> _PROVIDED DATA_:
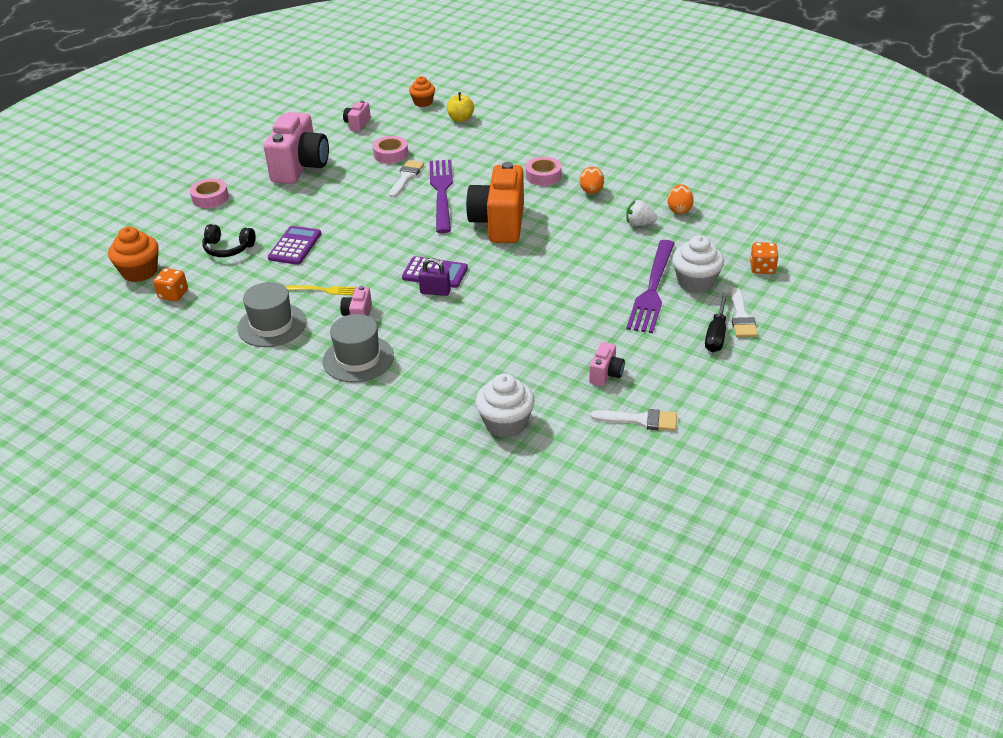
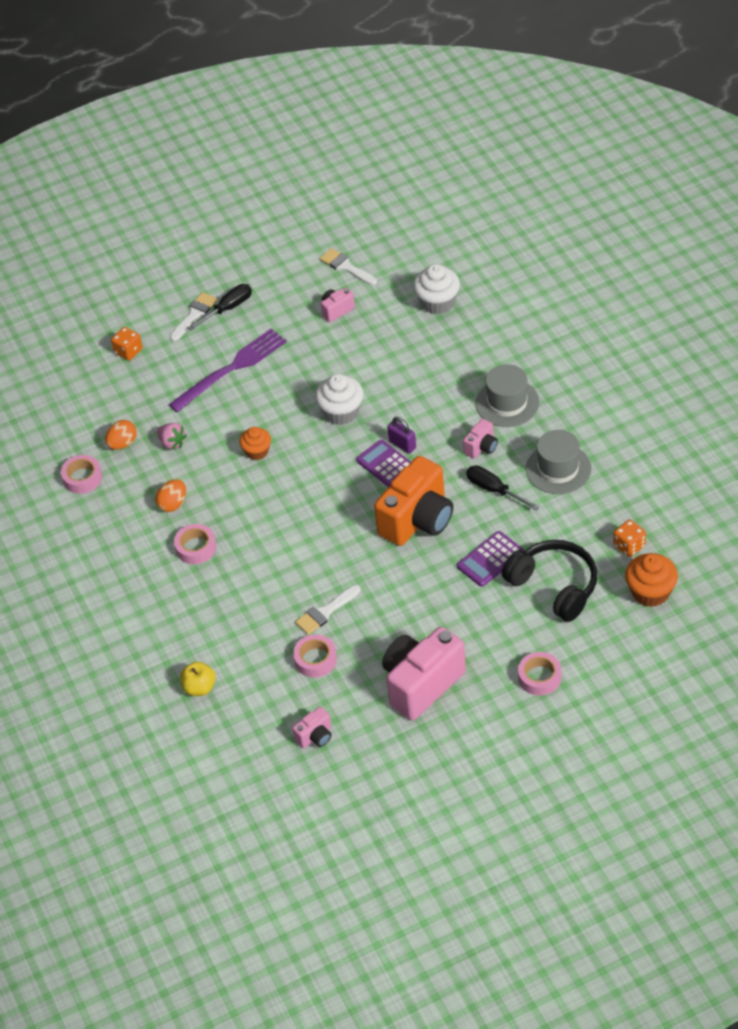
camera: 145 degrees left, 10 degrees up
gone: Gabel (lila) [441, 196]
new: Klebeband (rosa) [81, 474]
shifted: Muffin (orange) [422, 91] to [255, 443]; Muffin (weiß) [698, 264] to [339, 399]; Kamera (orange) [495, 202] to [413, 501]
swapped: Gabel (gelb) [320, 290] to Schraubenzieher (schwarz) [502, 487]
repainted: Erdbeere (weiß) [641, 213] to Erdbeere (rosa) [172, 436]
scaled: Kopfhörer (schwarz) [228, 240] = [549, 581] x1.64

> _WORK INSTRUCTIONS_:
Could you reproduce the data above exactly, without its pictures?

> _RESPONSE BELOW_:
camera: 145 degrees left, 10 degrees up
gone: Gabel (lila) [441, 196]
new: Klebeband (rosa) [81, 474]
shifted: Muffin (orange) [422, 91] to [255, 443]; Muffin (weiß) [698, 264] to [339, 399]; Kamera (orange) [495, 202] to [413, 501]
swapped: Gabel (gelb) [320, 290] to Schraubenzieher (schwarz) [502, 487]
repainted: Erdbeere (weiß) [641, 213] to Erdbeere (rosa) [172, 436]
scaled: Kopfhörer (schwarz) [228, 240] = [549, 581] x1.64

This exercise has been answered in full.